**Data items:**
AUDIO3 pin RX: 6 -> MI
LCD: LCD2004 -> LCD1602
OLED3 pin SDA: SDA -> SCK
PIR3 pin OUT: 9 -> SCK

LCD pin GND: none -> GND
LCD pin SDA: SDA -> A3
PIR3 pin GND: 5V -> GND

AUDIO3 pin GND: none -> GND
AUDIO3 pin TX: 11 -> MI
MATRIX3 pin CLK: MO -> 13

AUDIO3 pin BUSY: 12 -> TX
---
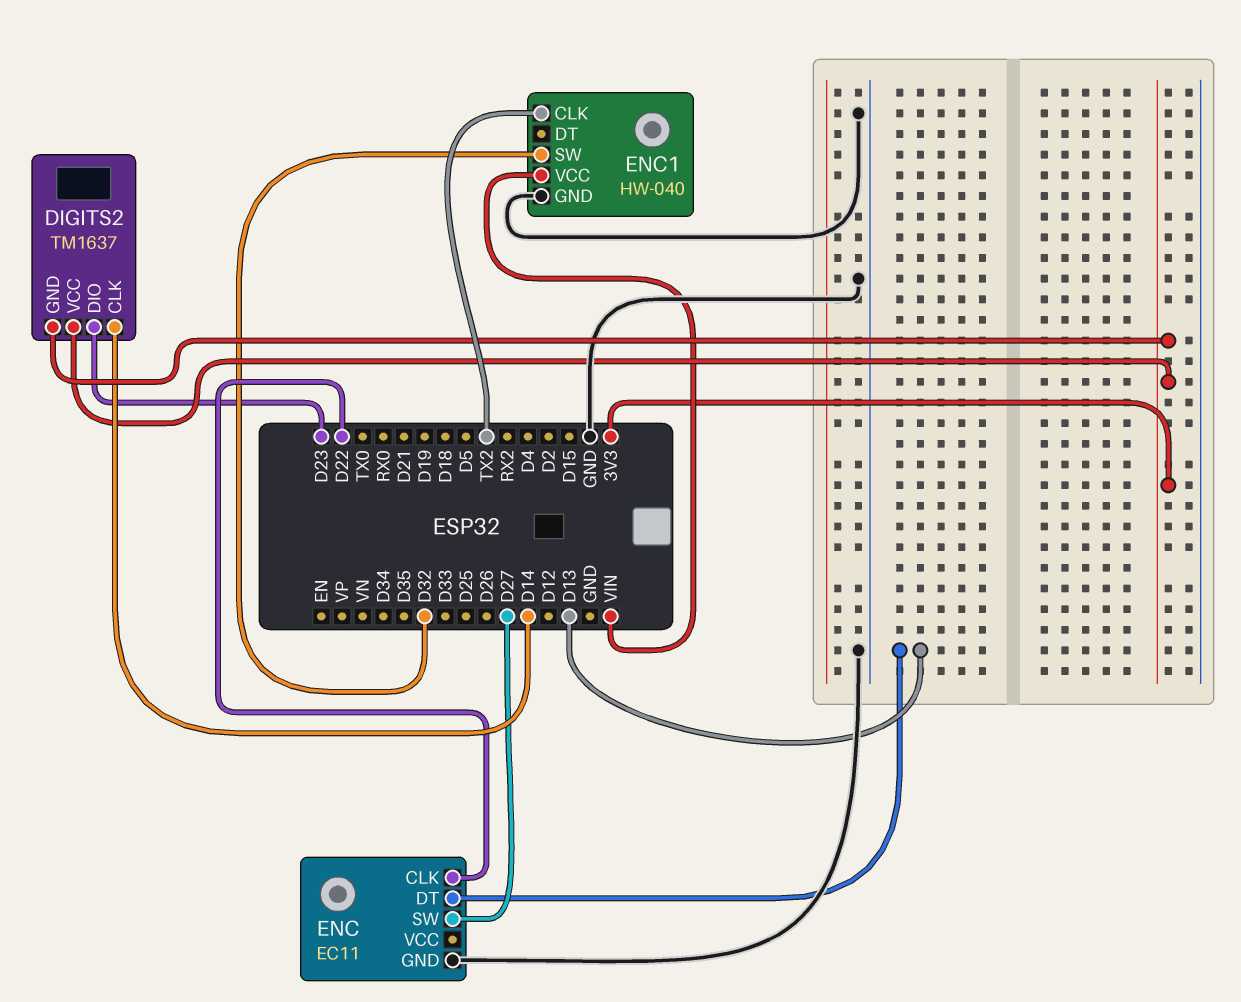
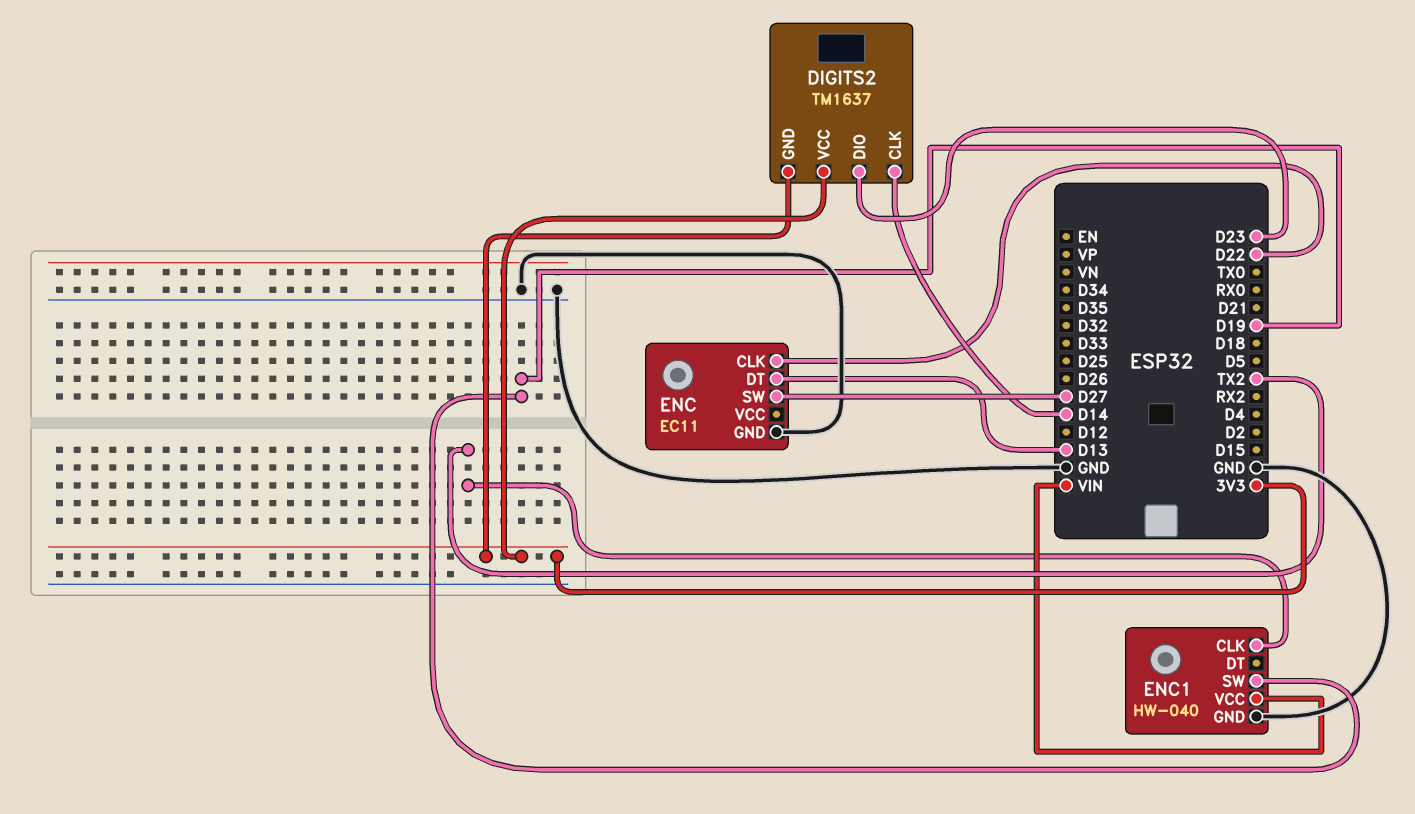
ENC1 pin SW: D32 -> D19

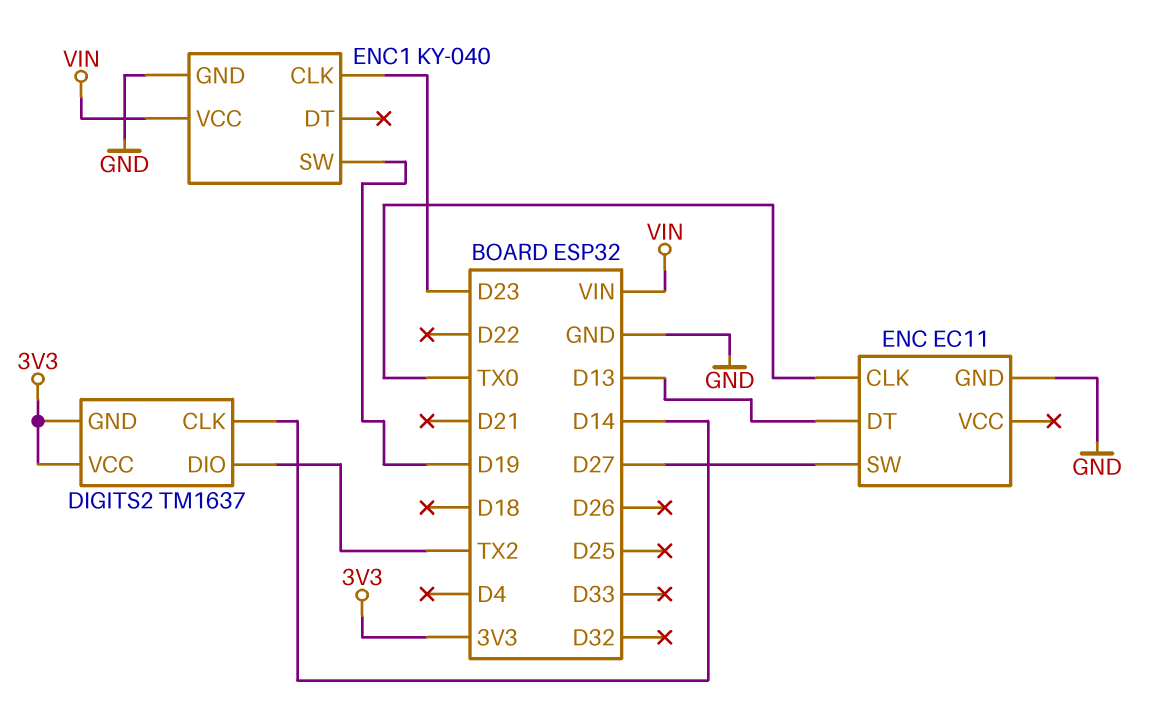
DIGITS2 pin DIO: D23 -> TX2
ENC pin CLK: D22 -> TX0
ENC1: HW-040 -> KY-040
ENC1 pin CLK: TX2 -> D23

**Exercise goal:**
In the entries above, the lines between the one holding "AUDIO3 pin RX: 6 -> MI" and the one holding "AUDIO3 pin BUSY: 12 -> TX", inclusive, are to be printed exactly as written, and those alone.

**The completed task:**
AUDIO3 pin RX: 6 -> MI
LCD: LCD2004 -> LCD1602
OLED3 pin SDA: SDA -> SCK
PIR3 pin OUT: 9 -> SCK

LCD pin GND: none -> GND
LCD pin SDA: SDA -> A3
PIR3 pin GND: 5V -> GND

AUDIO3 pin GND: none -> GND
AUDIO3 pin TX: 11 -> MI
MATRIX3 pin CLK: MO -> 13

AUDIO3 pin BUSY: 12 -> TX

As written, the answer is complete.